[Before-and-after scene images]
──────

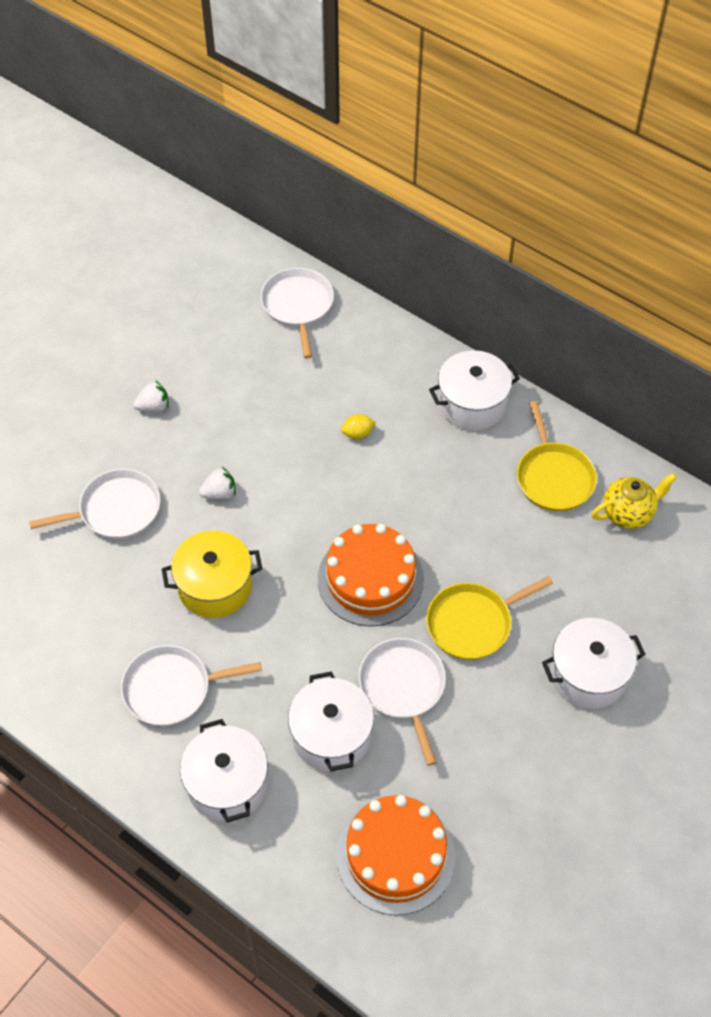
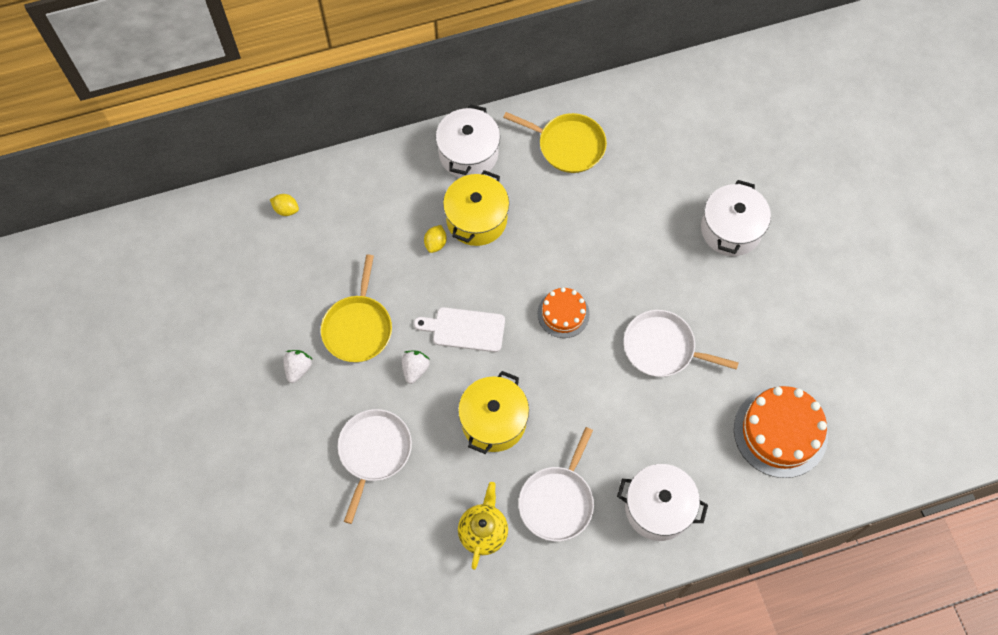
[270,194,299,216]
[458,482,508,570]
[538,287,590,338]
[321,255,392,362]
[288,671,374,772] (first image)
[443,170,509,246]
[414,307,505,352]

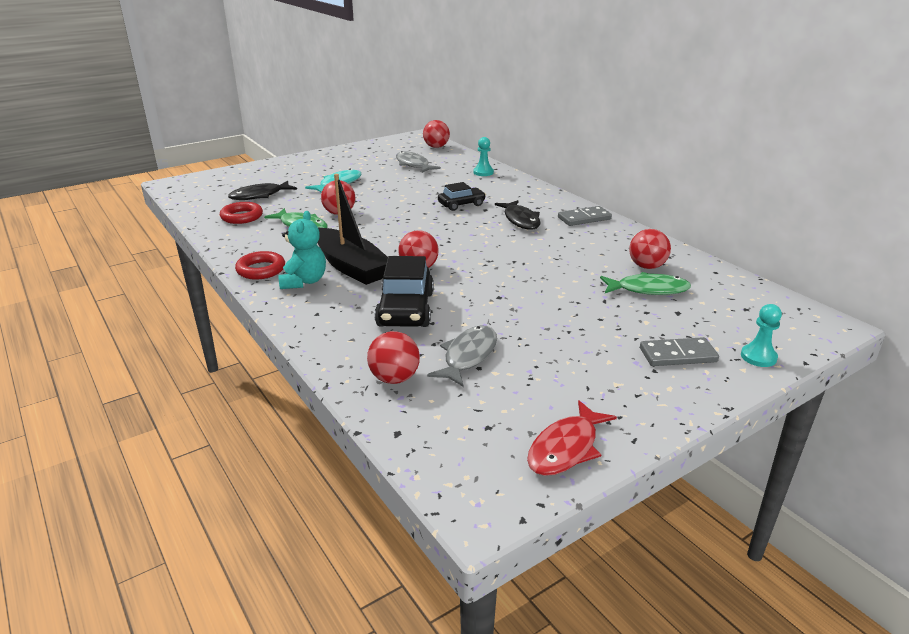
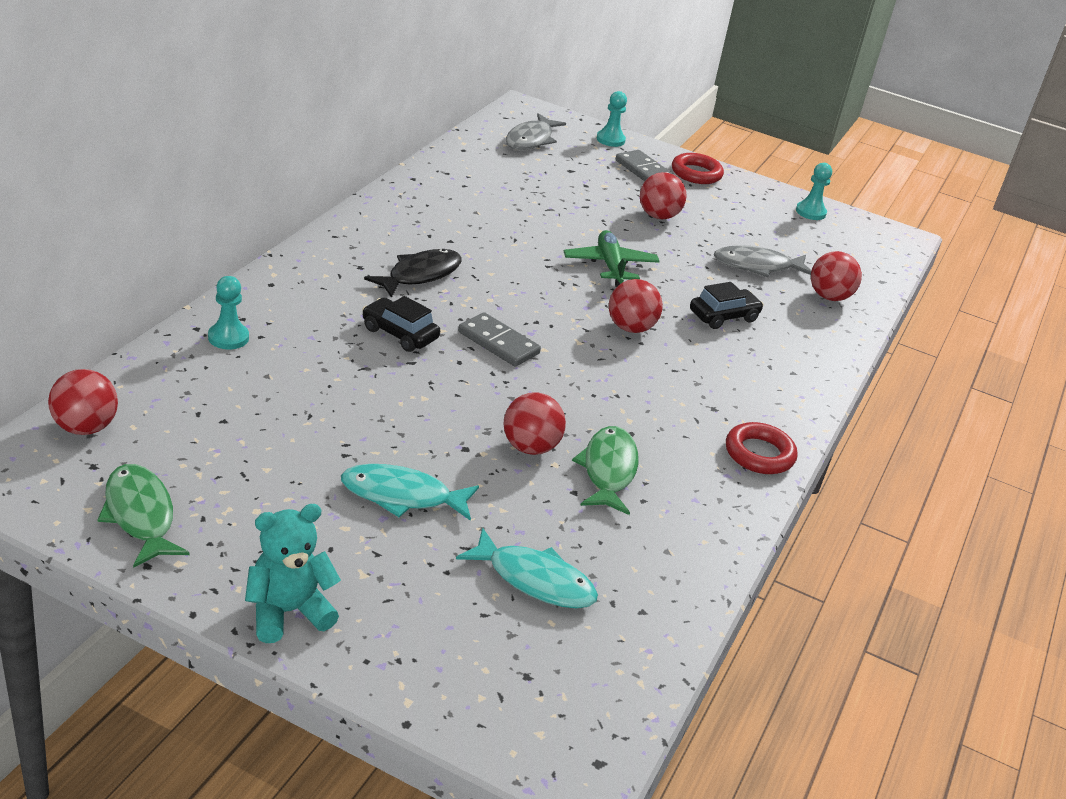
[506,113,566,150]
[318,174,388,285] (first image)
[456,527,598,608]
[672,153,724,184]
[458,312,541,367]
[245,504,341,643]
[640,172,687,219]
[690,282,764,329]
[97,464,190,568]
[796,163,832,220]
[564,230,660,287]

──────

§ WHAT YOU WILL DO: Please print out the entries above exactly. The pictures stay out.

§ SOLUTION TO THE EXERCISE:
[270,194,299,216]
[458,482,508,570]
[538,287,590,338]
[321,255,392,362]
[288,671,374,772] (first image)
[443,170,509,246]
[414,307,505,352]

[506,113,566,150]
[318,174,388,285] (first image)
[456,527,598,608]
[672,153,724,184]
[458,312,541,367]
[245,504,341,643]
[640,172,687,219]
[690,282,764,329]
[97,464,190,568]
[796,163,832,220]
[564,230,660,287]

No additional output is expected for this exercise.